What needs to be done:
Can you copy every line of the records below word for word, leaving the pictures out of your answer?

Records for the exercise:
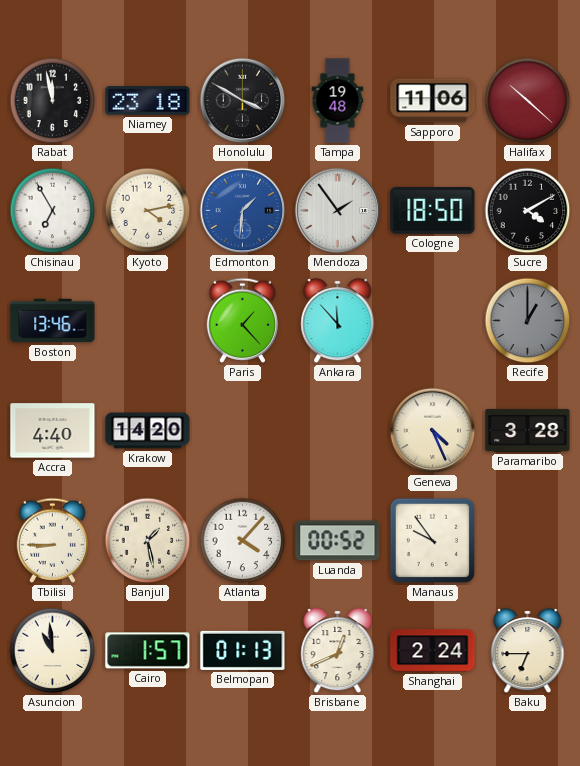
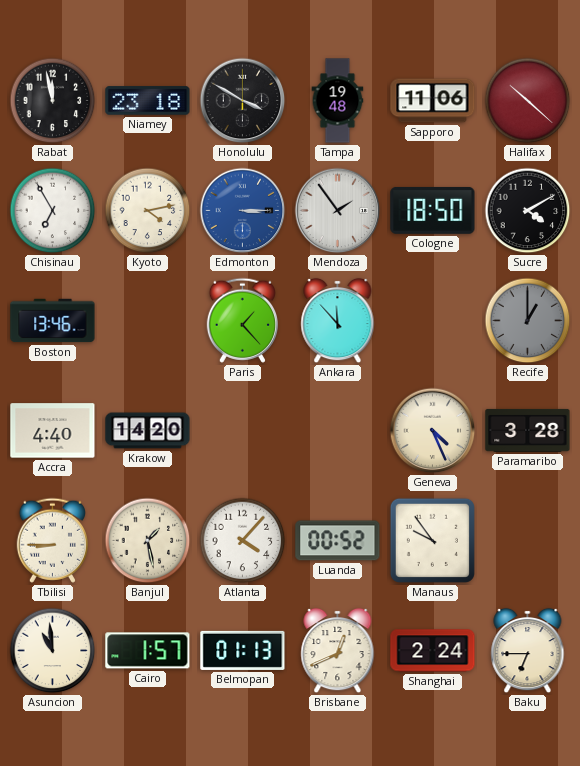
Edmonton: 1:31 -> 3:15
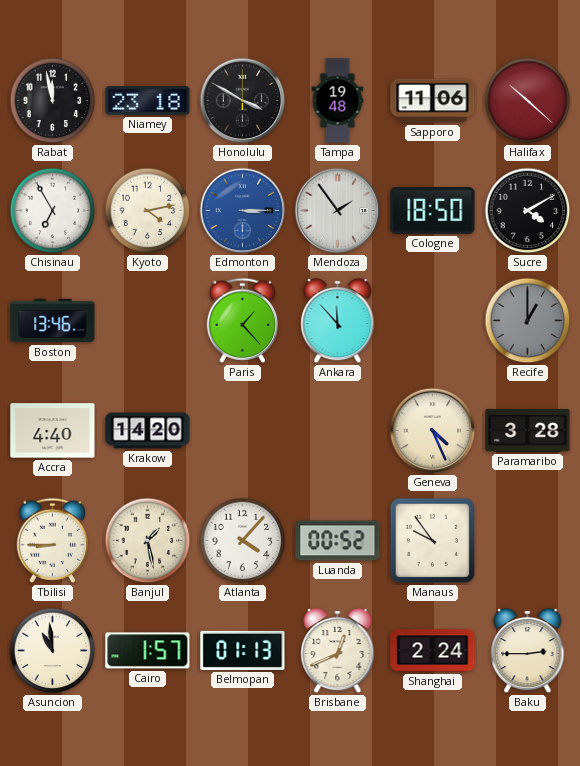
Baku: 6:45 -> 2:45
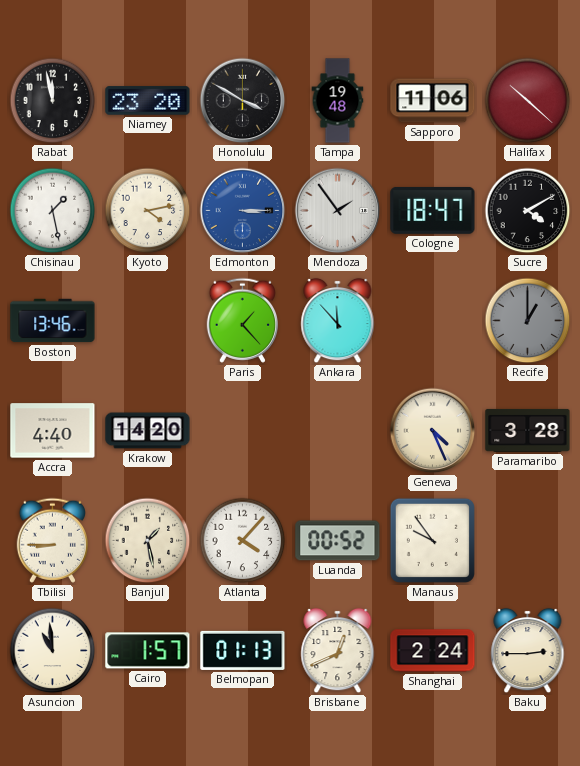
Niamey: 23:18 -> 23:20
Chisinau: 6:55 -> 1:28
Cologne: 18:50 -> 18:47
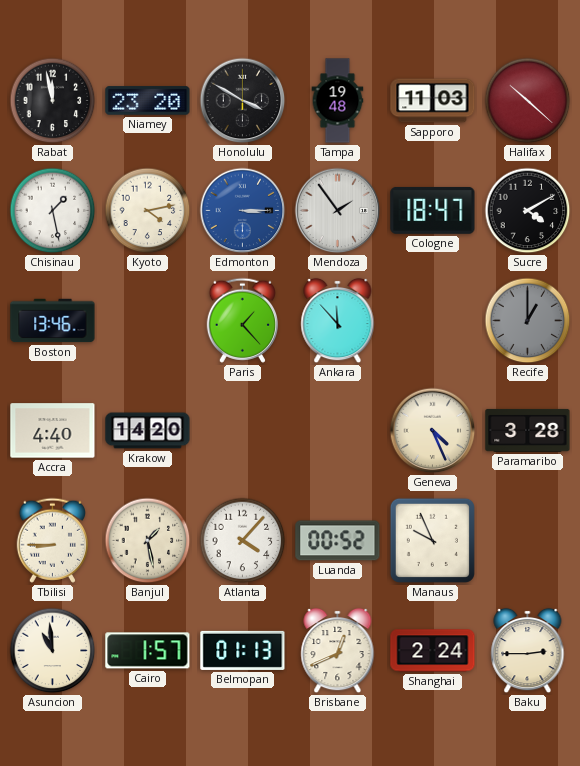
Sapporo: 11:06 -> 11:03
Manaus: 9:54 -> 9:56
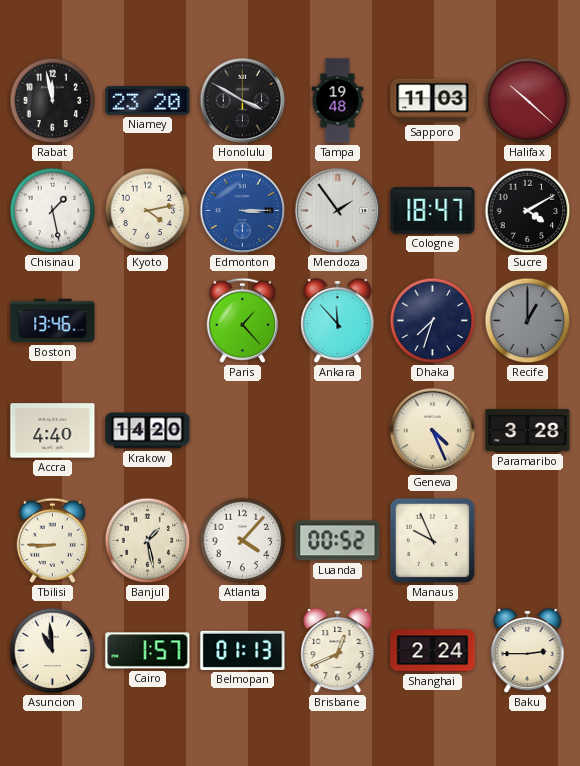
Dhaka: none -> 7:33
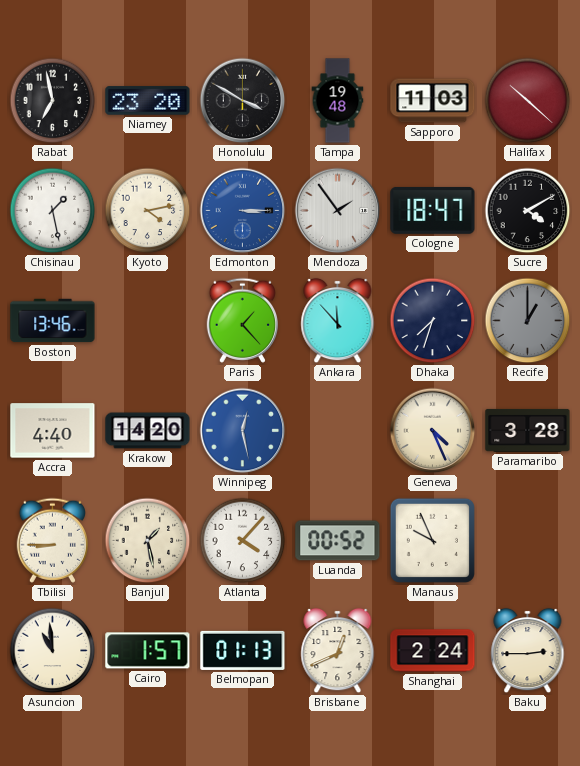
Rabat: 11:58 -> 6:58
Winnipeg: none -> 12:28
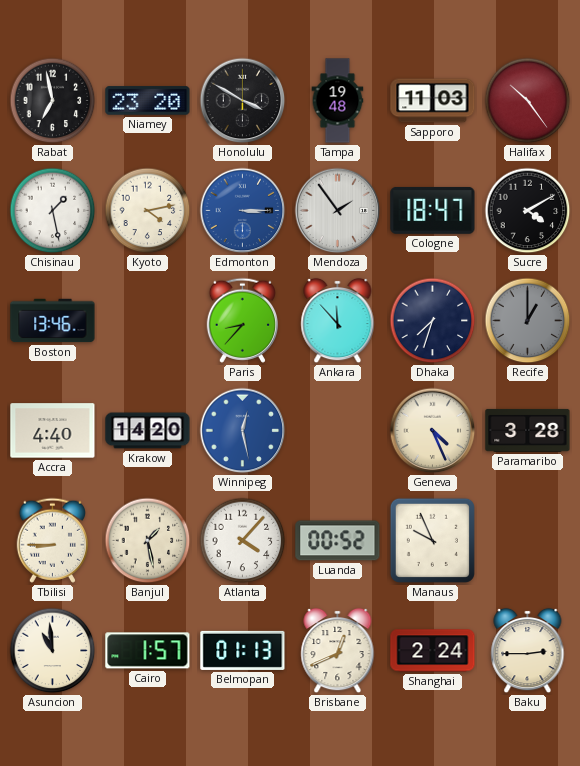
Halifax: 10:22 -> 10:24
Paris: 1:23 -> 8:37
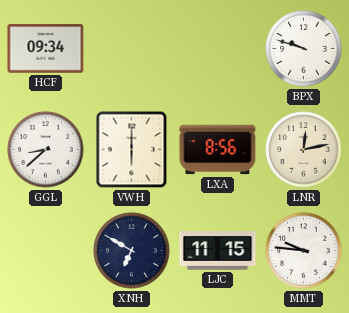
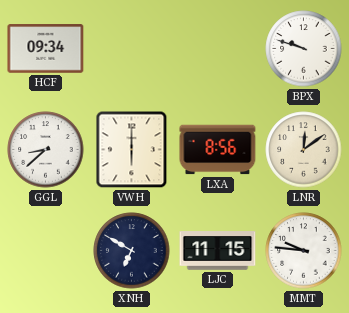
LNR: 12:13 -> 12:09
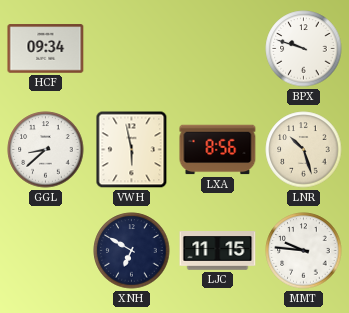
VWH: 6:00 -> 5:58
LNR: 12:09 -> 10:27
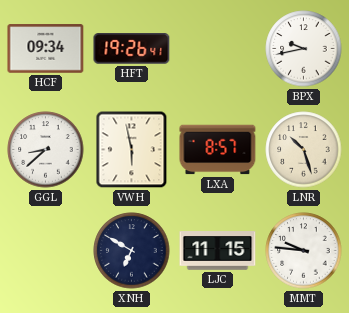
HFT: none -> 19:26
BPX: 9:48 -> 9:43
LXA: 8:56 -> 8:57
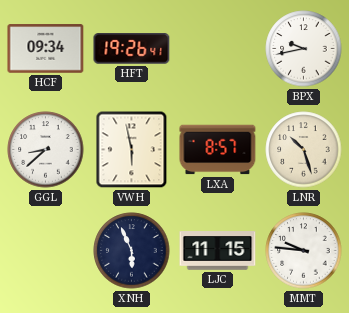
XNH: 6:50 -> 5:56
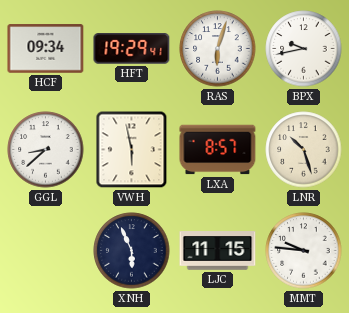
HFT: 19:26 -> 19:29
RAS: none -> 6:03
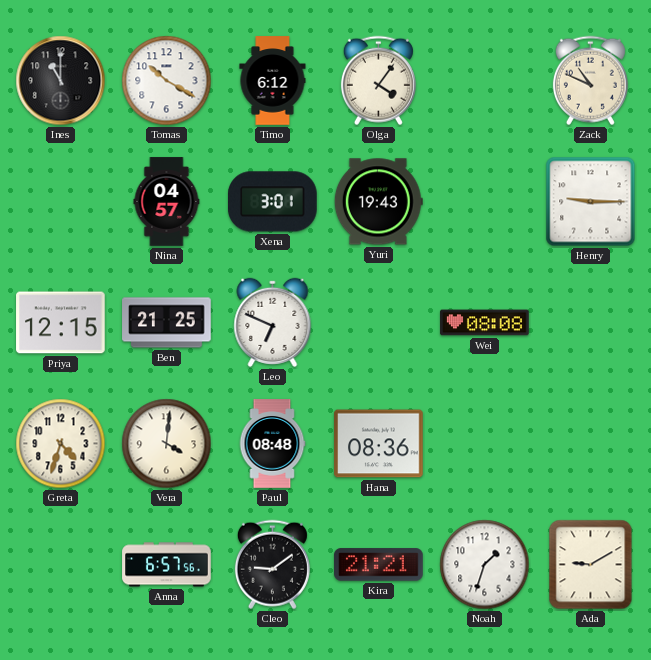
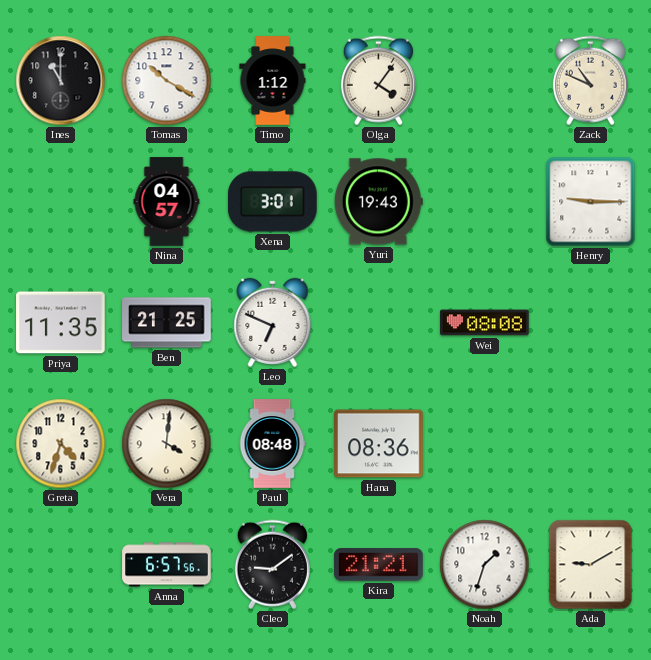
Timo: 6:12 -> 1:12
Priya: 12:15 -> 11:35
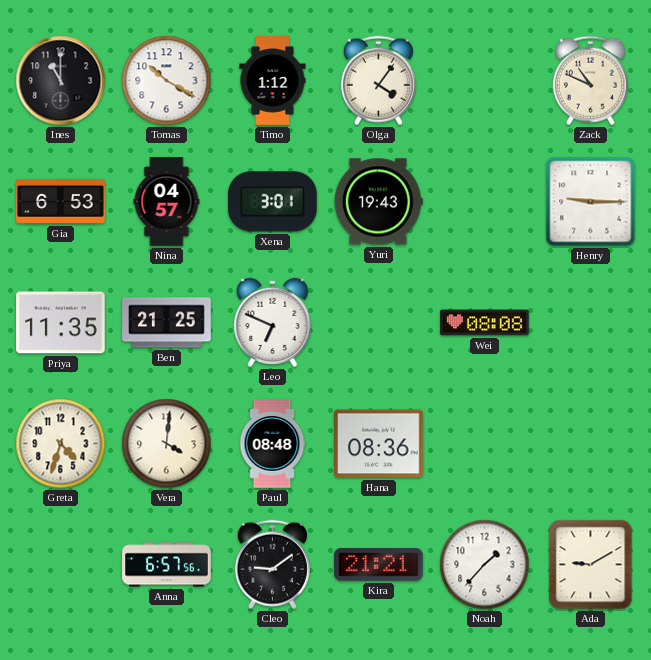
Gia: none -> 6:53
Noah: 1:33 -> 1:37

Exercise solution:
Edmonton: 1:31 -> 3:15
Baku: 6:45 -> 2:45
Niamey: 23:18 -> 23:20
Chisinau: 6:55 -> 1:28
Cologne: 18:50 -> 18:47
Sapporo: 11:06 -> 11:03
Manaus: 9:54 -> 9:56
Dhaka: none -> 7:33
Rabat: 11:58 -> 6:58
Winnipeg: none -> 12:28
Halifax: 10:22 -> 10:24
Paris: 1:23 -> 8:37
LNR: 12:13 -> 12:09
VWH: 6:00 -> 5:58
LNR: 12:09 -> 10:27
HFT: none -> 19:26
BPX: 9:48 -> 9:43
LXA: 8:56 -> 8:57
XNH: 6:50 -> 5:56
HFT: 19:26 -> 19:29
RAS: none -> 6:03
Timo: 6:12 -> 1:12
Priya: 12:15 -> 11:35
Gia: none -> 6:53
Noah: 1:33 -> 1:37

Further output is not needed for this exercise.